Spatial data with pictures –
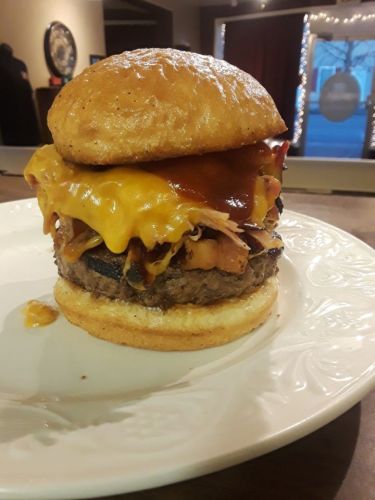
At what (x,y) coordinates should I click in order to perform the action: click on plate. Please return your answer as a coordinate pair (x, y). The image size is (375, 500). Looking at the image, I should click on (106, 426).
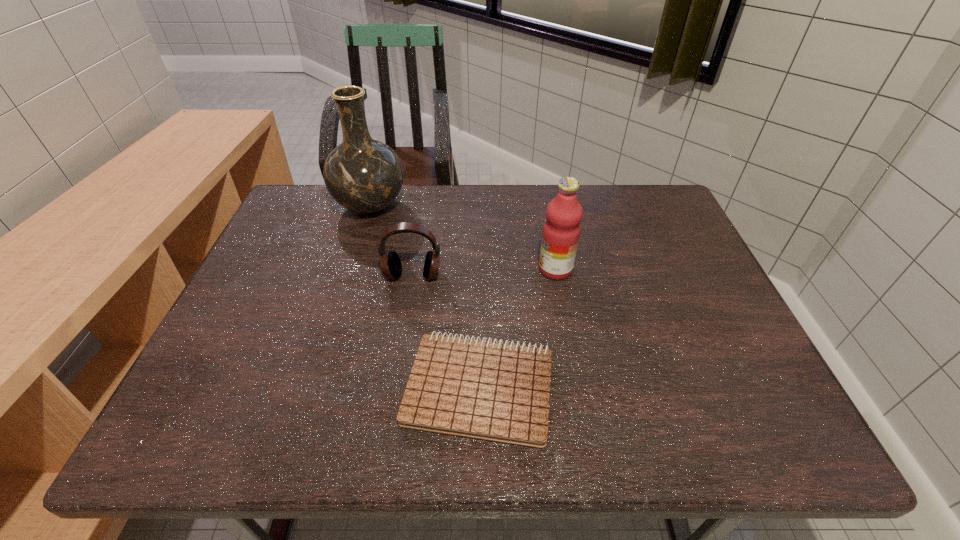
Select which object is the third closest to the rightmost object. Please provide its 2D coordinates. Your answer should be formatted as a tuple, i.e. [(x, y)], where the tuple contains the x and y coordinates of a point satisfying the conditions above.

[(364, 175)]

I want to click on object that can be found as the second closest to the notebook, so click(x=561, y=231).

Find the location of a particular element. The image size is (960, 540). blank area in the image that satisfies the following two spatial constraints: 1. on the ear pads of the shortest object; 2. on the right side of the third tallest object is located at coordinates (396, 387).

Where is `vacant point that satisfies the following two spatial constraints: 1. on the ear pads of the shortest object; 2. on the left side of the second shortest object`? The width and height of the screenshot is (960, 540). vacant point that satisfies the following two spatial constraints: 1. on the ear pads of the shortest object; 2. on the left side of the second shortest object is located at coordinates (396, 387).

Find the location of a particular element. This screenshot has height=540, width=960. free space in the image that satisfies the following two spatial constraints: 1. on the ear pads of the nearest object; 2. on the left side of the headset is located at coordinates tap(396, 387).

Where is `free location that satisfies the following two spatial constraints: 1. on the label of the fruit juice; 2. on the ear pads of the second shortest object`? free location that satisfies the following two spatial constraints: 1. on the label of the fruit juice; 2. on the ear pads of the second shortest object is located at coordinates (557, 275).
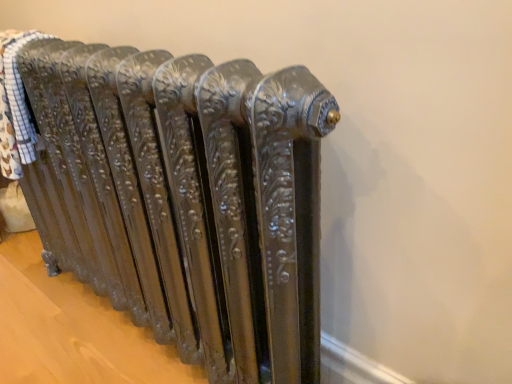
Find the location of a particular element. The height and width of the screenshot is (384, 512). free region under fluffy cotton blanket at left (from a real-world perspective) is located at coordinates (70, 291).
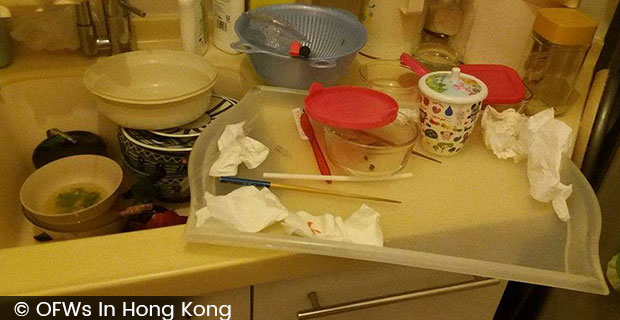
Image resolution: width=620 pixels, height=320 pixels. In order to click on bottles of dish soap in this screenshot , I will do `click(221, 14)`, `click(196, 24)`.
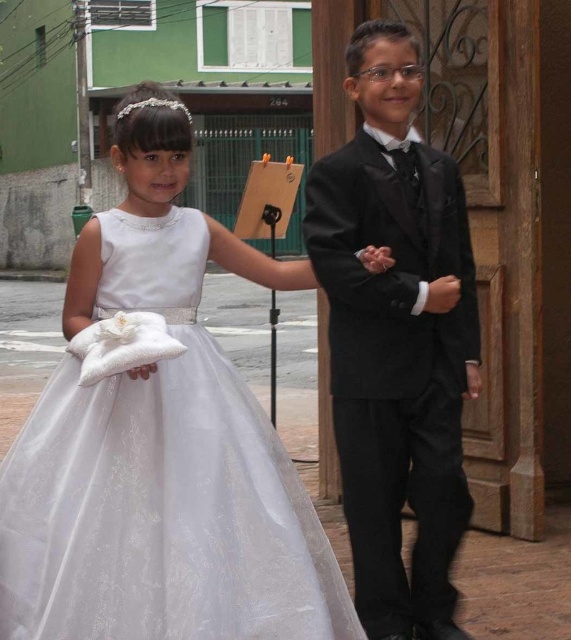
You are a photographer standing 3 meters away from the white satin dress at center. Can you adjust your position to get a closer shot without moving the dress? Explain why or why not based on the given information.

The white satin dress at center is 2.91 meters away from the viewer. Since you are already standing 3 meters away, which is slightly farther than the dress, you can move closer by approximately 9 centimeters to get a closer shot without moving the dress.

You are a photographer setting up for a photo shoot with two children wearing formal attire. The scene includes a white satin dress at center and a black satin suit at center. To ensure both children are framed properly, which clothing item should you adjust first if you want to balance their sizes in the photo?

The white satin dress at center is larger than the black satin suit at center. To balance their sizes, adjust the position of the white satin dress at center, perhaps moving it closer to the camera to make it appear smaller, or the black satin suit at center further away to make it appear larger.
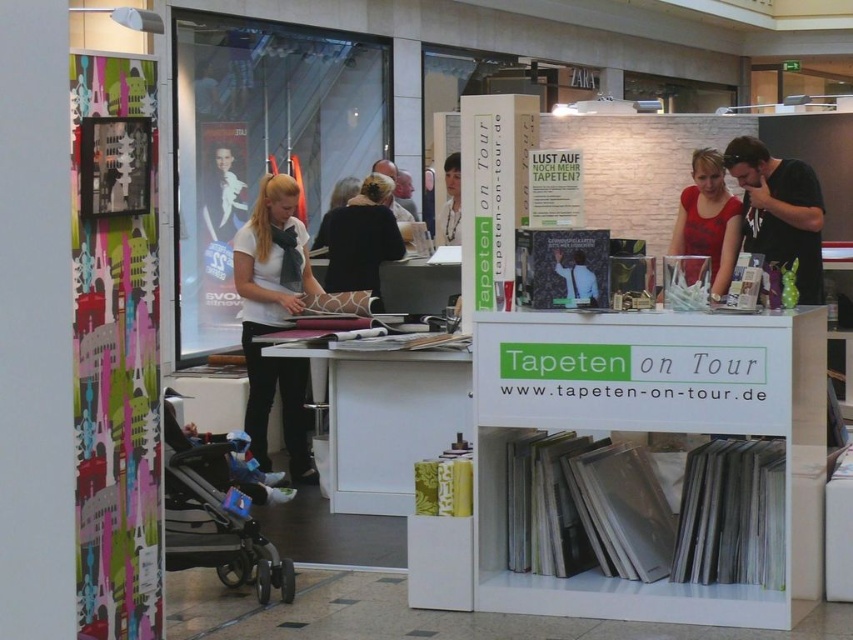
In the scene shown: Is black plastic baby carriage at lower left to the left of black matte shirt at upper right from the viewer's perspective?

Correct, you'll find black plastic baby carriage at lower left to the left of black matte shirt at upper right.

Between point (215, 492) and point (795, 196), which one is positioned behind?

The point (795, 196) is more distant.

Between point (276, 577) and point (744, 228), which one is positioned in front?

Positioned in front is point (276, 577).

This screenshot has height=640, width=853. I want to click on black plastic baby carriage at lower left, so click(x=219, y=509).

Does black plastic baby carriage at lower left lie behind black leather jacket at center?

No, black plastic baby carriage at lower left is in front of black leather jacket at center.

Does black plastic baby carriage at lower left have a greater height compared to black leather jacket at center?

No, black plastic baby carriage at lower left is not taller than black leather jacket at center.

Describe the element at coordinates (219, 509) in the screenshot. I see `black plastic baby carriage at lower left` at that location.

This screenshot has height=640, width=853. What are the coordinates of `black plastic baby carriage at lower left` in the screenshot? It's located at (219, 509).

Is black leather jacket at center above white fabric shirt at upper center?

Incorrect, black leather jacket at center is not positioned above white fabric shirt at upper center.

Does black leather jacket at center come behind white fabric shirt at upper center?

No, black leather jacket at center is closer to the viewer.

Is point (380, 240) closer to camera compared to point (444, 168)?

Yes, point (380, 240) is in front of point (444, 168).

The image size is (853, 640). I want to click on black leather jacket at center, so click(x=360, y=237).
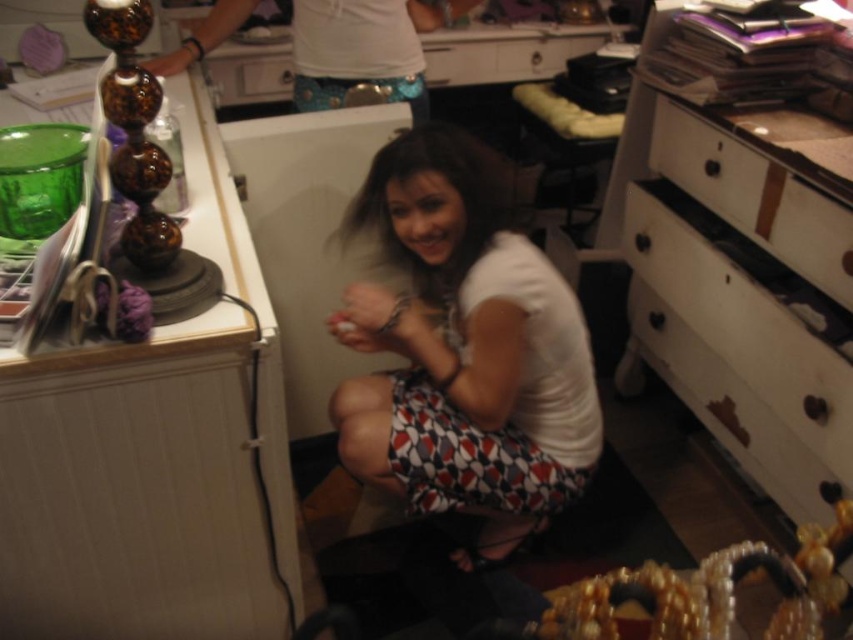
Based on the photo, can you confirm if white wood drawer at lower right is positioned below white glossy drawer at upper center?

Indeed, white wood drawer at lower right is positioned under white glossy drawer at upper center.

Who is shorter, white wood drawer at lower right or white glossy drawer at upper center?

white glossy drawer at upper center

Who is more forward, (746, 323) or (260, 90)?

Positioned in front is point (746, 323).

Locate an element on the screen. The height and width of the screenshot is (640, 853). white wood drawer at lower right is located at coordinates (746, 314).

Between white painted wood dresser at right and white wood drawer at center, which one is positioned higher?

Positioned higher is white wood drawer at center.

At what (x,y) coordinates should I click in order to perform the action: click on white painted wood dresser at right. Please return your answer as a coordinate pair (x, y). The width and height of the screenshot is (853, 640). Looking at the image, I should click on (738, 296).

Directions for this task – Reproduce every one of the items above word for word, leaving out the pictures.

Solved exercise –
At what (x,y) coordinates should I click in order to perform the action: click on plate. Please return your answer as a coordinate pair (x, y). The image size is (375, 500). Looking at the image, I should click on (106, 426).
Select which object is the third closest to the rightmost object. Please provide its 2D coordinates. Your answer should be formatted as a tuple, i.e. [(x, y)], where the tuple contains the x and y coordinates of a point satisfying the conditions above.

[(364, 175)]

I want to click on object that can be found as the second closest to the notebook, so click(x=561, y=231).

Find the location of a particular element. The image size is (960, 540). blank area in the image that satisfies the following two spatial constraints: 1. on the ear pads of the shortest object; 2. on the right side of the third tallest object is located at coordinates (396, 387).

Where is `vacant point that satisfies the following two spatial constraints: 1. on the ear pads of the shortest object; 2. on the left side of the second shortest object`? The width and height of the screenshot is (960, 540). vacant point that satisfies the following two spatial constraints: 1. on the ear pads of the shortest object; 2. on the left side of the second shortest object is located at coordinates (396, 387).

Find the location of a particular element. This screenshot has height=540, width=960. free space in the image that satisfies the following two spatial constraints: 1. on the ear pads of the nearest object; 2. on the left side of the headset is located at coordinates tap(396, 387).

Where is `free location that satisfies the following two spatial constraints: 1. on the label of the fruit juice; 2. on the ear pads of the second shortest object`? free location that satisfies the following two spatial constraints: 1. on the label of the fruit juice; 2. on the ear pads of the second shortest object is located at coordinates (557, 275).
Find the location of a particular element. The height and width of the screenshot is (384, 512). free region under fluffy cotton blanket at left (from a real-world perspective) is located at coordinates (70, 291).
Image resolution: width=620 pixels, height=320 pixels. In order to click on bottles of dish soap in this screenshot , I will do `click(221, 14)`, `click(196, 24)`.
You are a photographer standing 3 meters away from the white satin dress at center. Can you adjust your position to get a closer shot without moving the dress? Explain why or why not based on the given information.

The white satin dress at center is 2.91 meters away from the viewer. Since you are already standing 3 meters away, which is slightly farther than the dress, you can move closer by approximately 9 centimeters to get a closer shot without moving the dress.

You are a photographer setting up for a photo shoot with two children wearing formal attire. The scene includes a white satin dress at center and a black satin suit at center. To ensure both children are framed properly, which clothing item should you adjust first if you want to balance their sizes in the photo?

The white satin dress at center is larger than the black satin suit at center. To balance their sizes, adjust the position of the white satin dress at center, perhaps moving it closer to the camera to make it appear smaller, or the black satin suit at center further away to make it appear larger.
In the scene shown: Is black plastic baby carriage at lower left to the left of black matte shirt at upper right from the viewer's perspective?

Correct, you'll find black plastic baby carriage at lower left to the left of black matte shirt at upper right.

Between point (215, 492) and point (795, 196), which one is positioned behind?

The point (795, 196) is more distant.

Between point (276, 577) and point (744, 228), which one is positioned in front?

Positioned in front is point (276, 577).

This screenshot has height=640, width=853. I want to click on black plastic baby carriage at lower left, so click(x=219, y=509).

Does black plastic baby carriage at lower left lie behind black leather jacket at center?

No, black plastic baby carriage at lower left is in front of black leather jacket at center.

Does black plastic baby carriage at lower left have a greater height compared to black leather jacket at center?

No, black plastic baby carriage at lower left is not taller than black leather jacket at center.

Describe the element at coordinates (219, 509) in the screenshot. I see `black plastic baby carriage at lower left` at that location.

This screenshot has height=640, width=853. What are the coordinates of `black plastic baby carriage at lower left` in the screenshot? It's located at (219, 509).

Is black leather jacket at center above white fabric shirt at upper center?

Incorrect, black leather jacket at center is not positioned above white fabric shirt at upper center.

Does black leather jacket at center come behind white fabric shirt at upper center?

No, black leather jacket at center is closer to the viewer.

Is point (380, 240) closer to camera compared to point (444, 168)?

Yes, point (380, 240) is in front of point (444, 168).

The image size is (853, 640). I want to click on black leather jacket at center, so click(x=360, y=237).
Based on the photo, can you confirm if white wood drawer at lower right is positioned below white glossy drawer at upper center?

Indeed, white wood drawer at lower right is positioned under white glossy drawer at upper center.

Who is shorter, white wood drawer at lower right or white glossy drawer at upper center?

white glossy drawer at upper center

Who is more forward, (746, 323) or (260, 90)?

Positioned in front is point (746, 323).

Locate an element on the screen. The height and width of the screenshot is (640, 853). white wood drawer at lower right is located at coordinates (746, 314).

Between white painted wood dresser at right and white wood drawer at center, which one is positioned higher?

Positioned higher is white wood drawer at center.

At what (x,y) coordinates should I click in order to perform the action: click on white painted wood dresser at right. Please return your answer as a coordinate pair (x, y). The width and height of the screenshot is (853, 640). Looking at the image, I should click on (738, 296).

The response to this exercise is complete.